In the entries below, begin at the line that has "pink cylinder: 3 -> 1" and stop after the line that has "yellow vase: 2 -> 1"; output those lines exactly, leaving out pictures.

[DATA RECORDS]
_ _ _ _ _

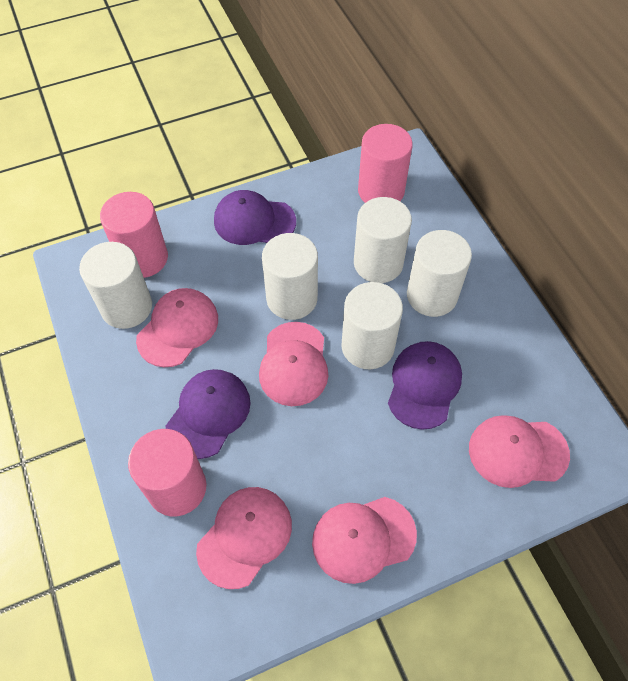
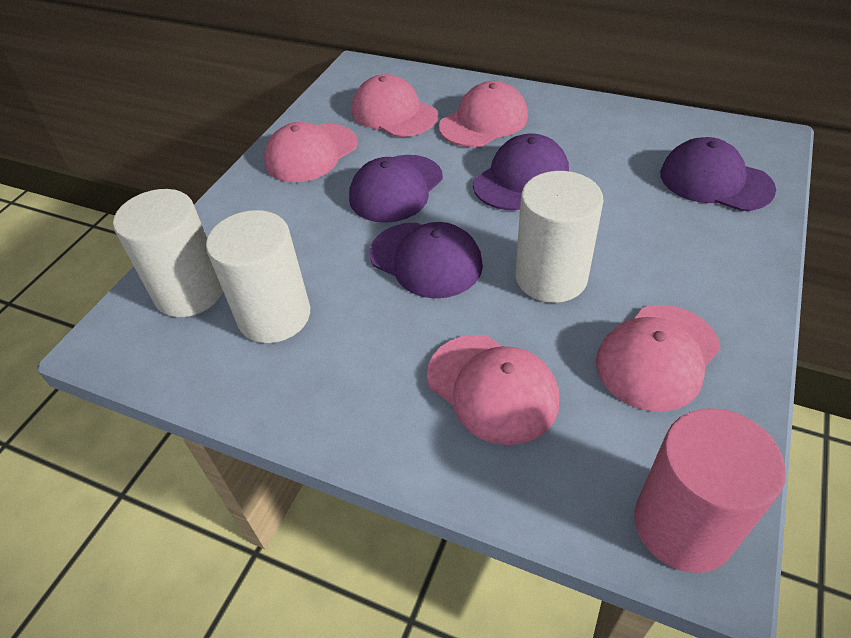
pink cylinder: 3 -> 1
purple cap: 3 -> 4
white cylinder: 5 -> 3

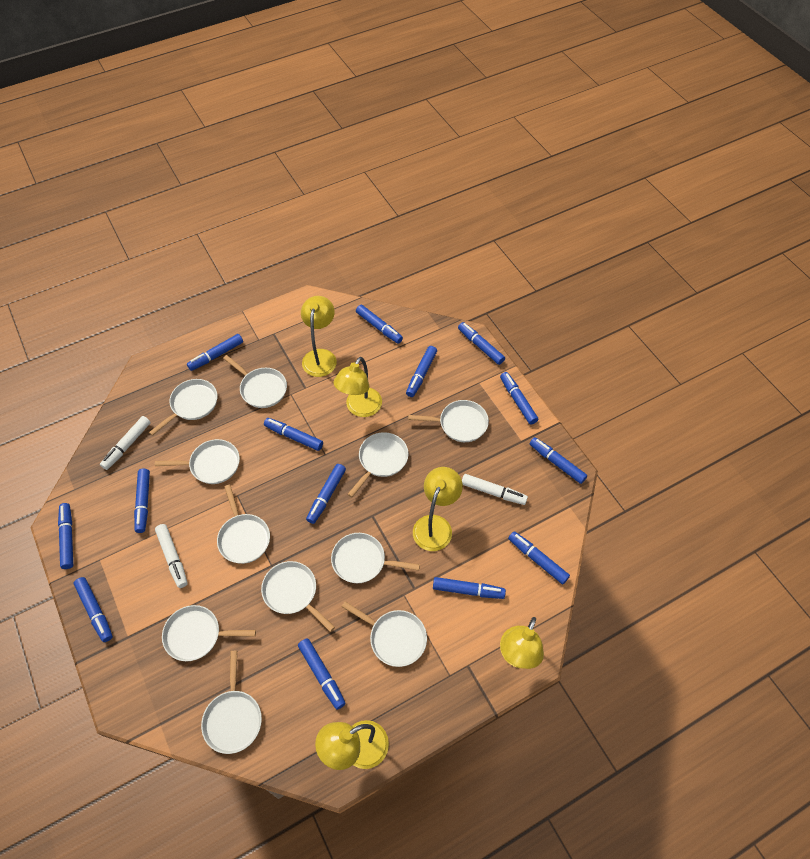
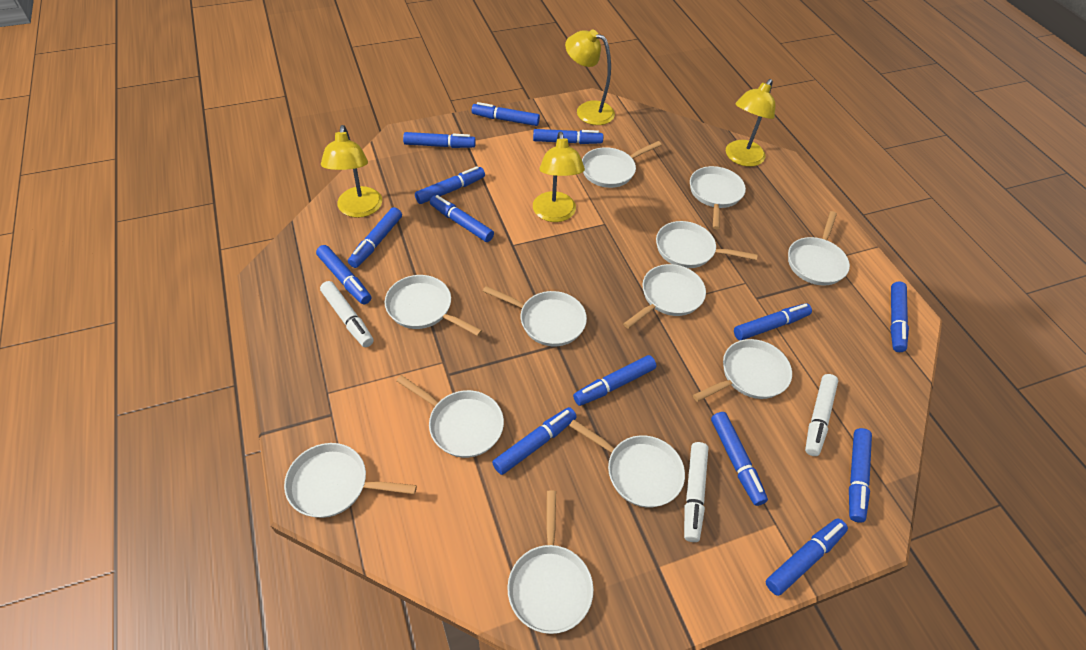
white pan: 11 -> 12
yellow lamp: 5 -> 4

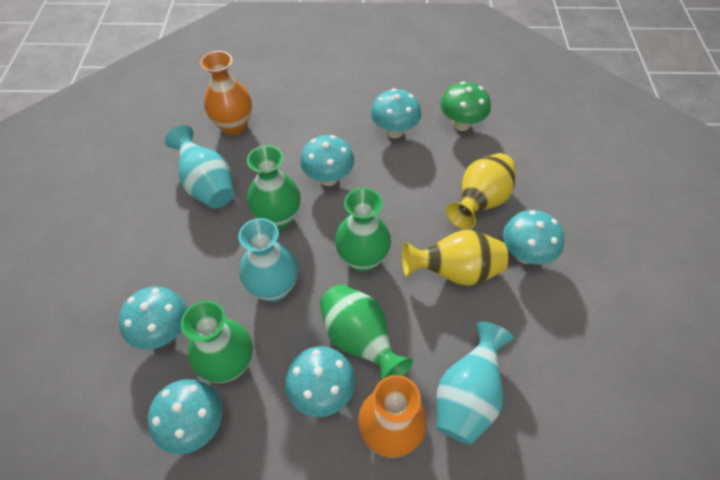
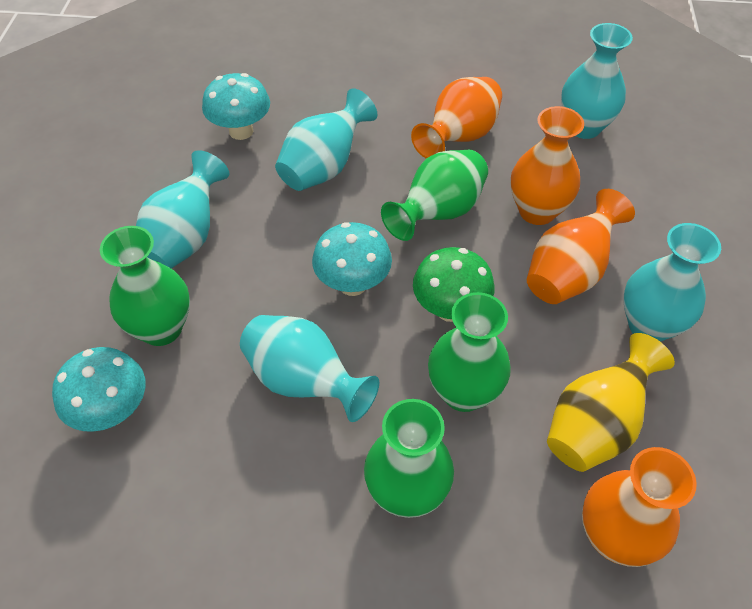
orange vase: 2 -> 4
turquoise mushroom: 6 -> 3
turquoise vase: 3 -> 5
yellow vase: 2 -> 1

_ _ _ _ _

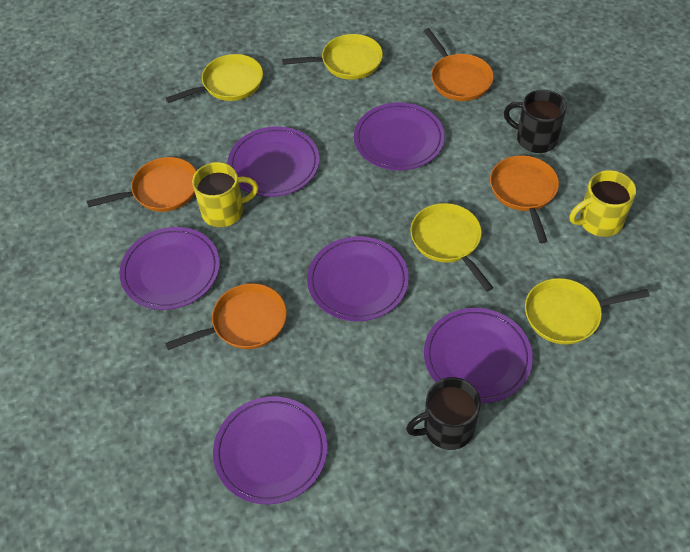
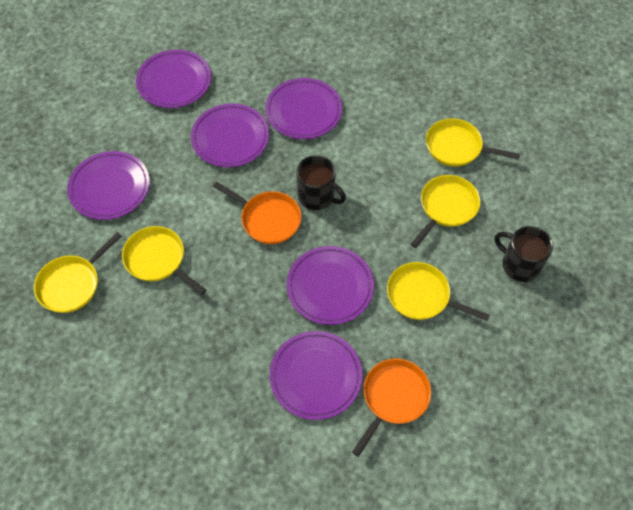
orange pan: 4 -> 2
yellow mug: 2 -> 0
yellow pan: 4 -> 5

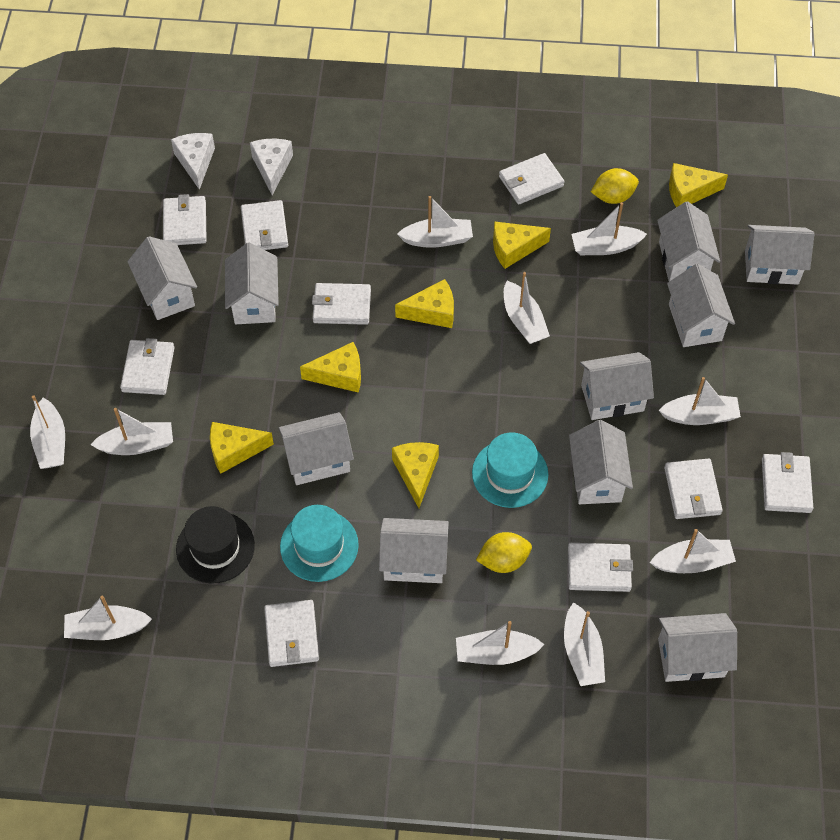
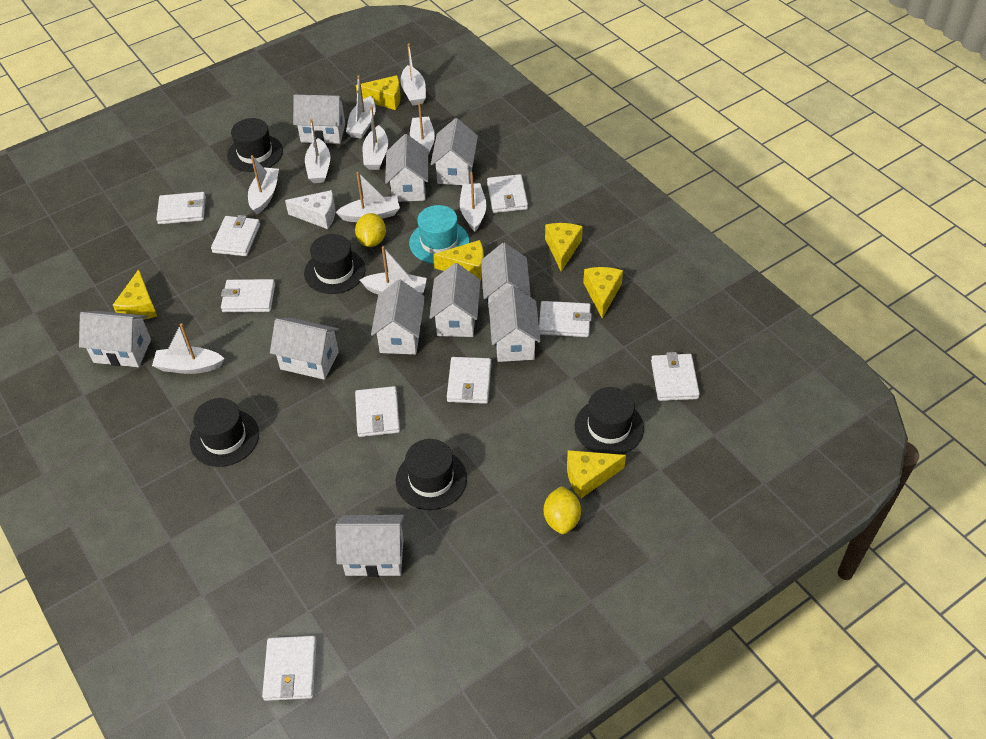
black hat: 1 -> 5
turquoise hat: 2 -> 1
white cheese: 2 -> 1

_ _ _ _ _

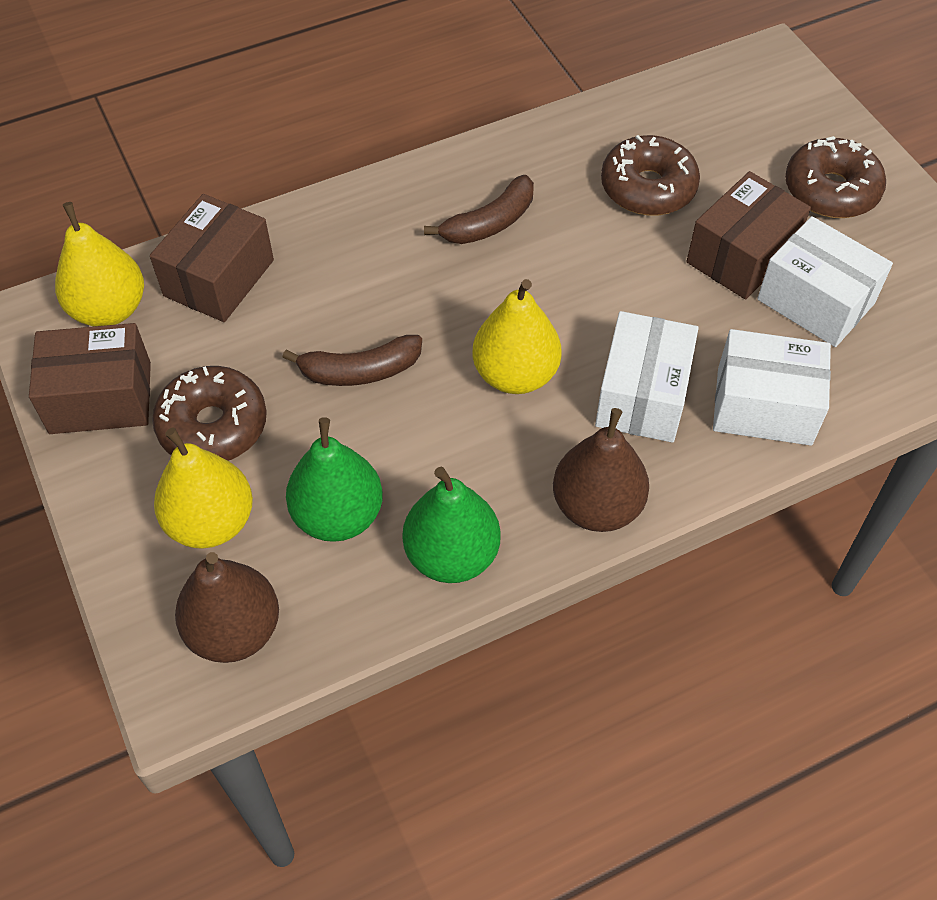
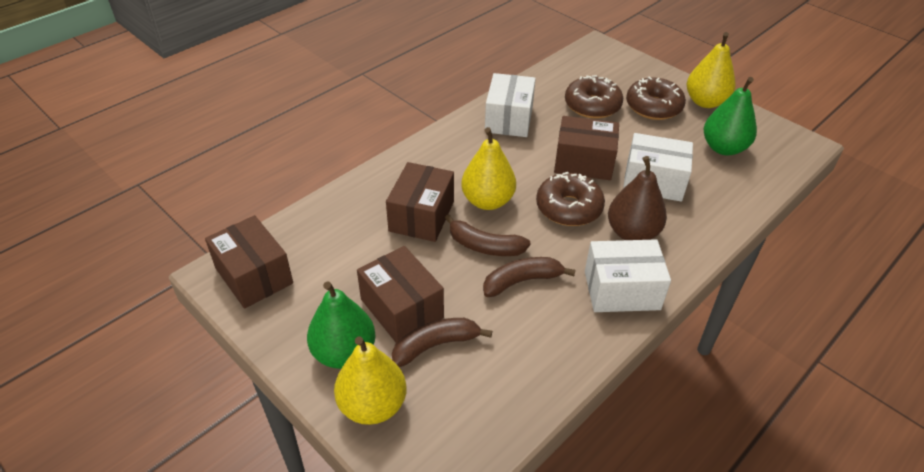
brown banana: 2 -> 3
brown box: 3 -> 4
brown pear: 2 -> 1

_ _ _ _ _

[TASK OUTPUT]
pink cylinder: 3 -> 1
purple cap: 3 -> 4
white cylinder: 5 -> 3

white pan: 11 -> 12
yellow lamp: 5 -> 4

orange vase: 2 -> 4
turquoise mushroom: 6 -> 3
turquoise vase: 3 -> 5
yellow vase: 2 -> 1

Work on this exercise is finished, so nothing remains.